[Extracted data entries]
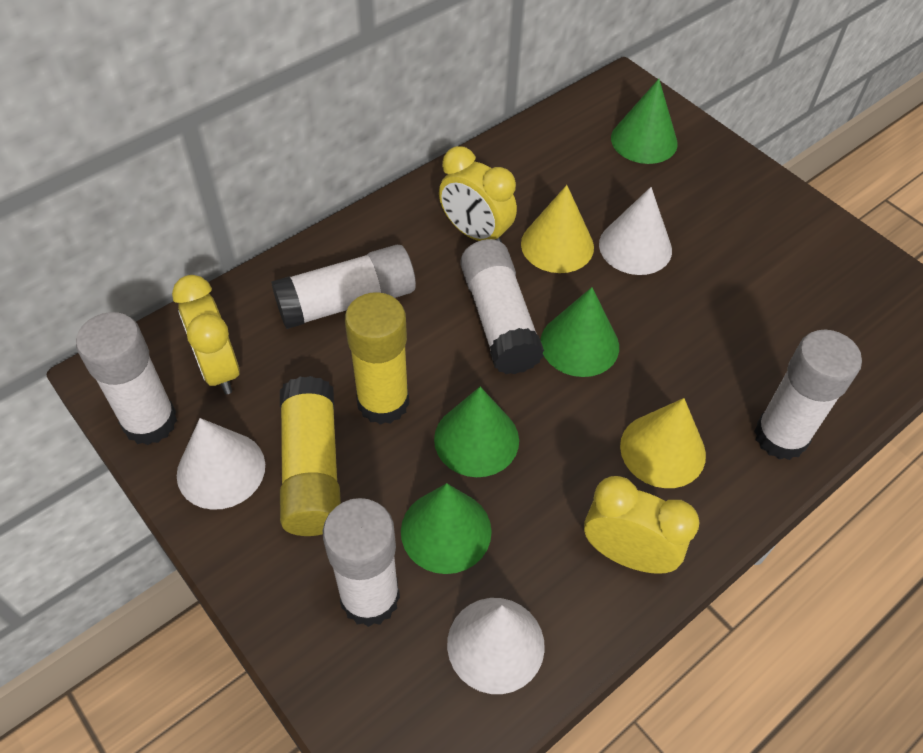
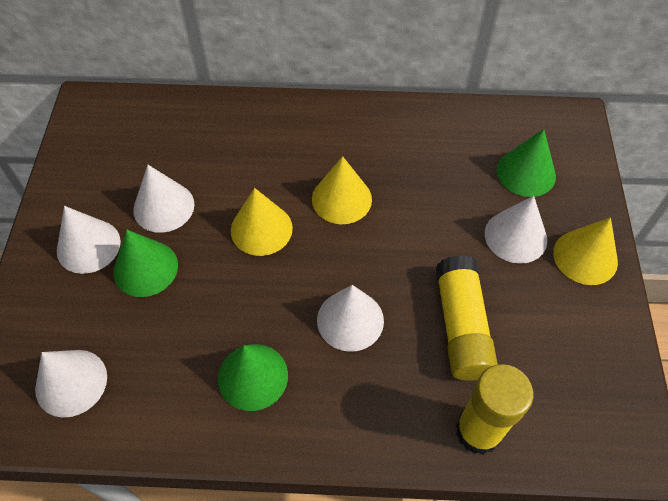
green cone: 4 -> 3
white cone: 3 -> 5
white glue stick: 5 -> 0
yellow clock: 3 -> 0
yellow cone: 2 -> 3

THE PROBLEM:
This exercise requires the lines of the entries containing the string "cone".

EXERCISE RESULT:
green cone: 4 -> 3
white cone: 3 -> 5
yellow cone: 2 -> 3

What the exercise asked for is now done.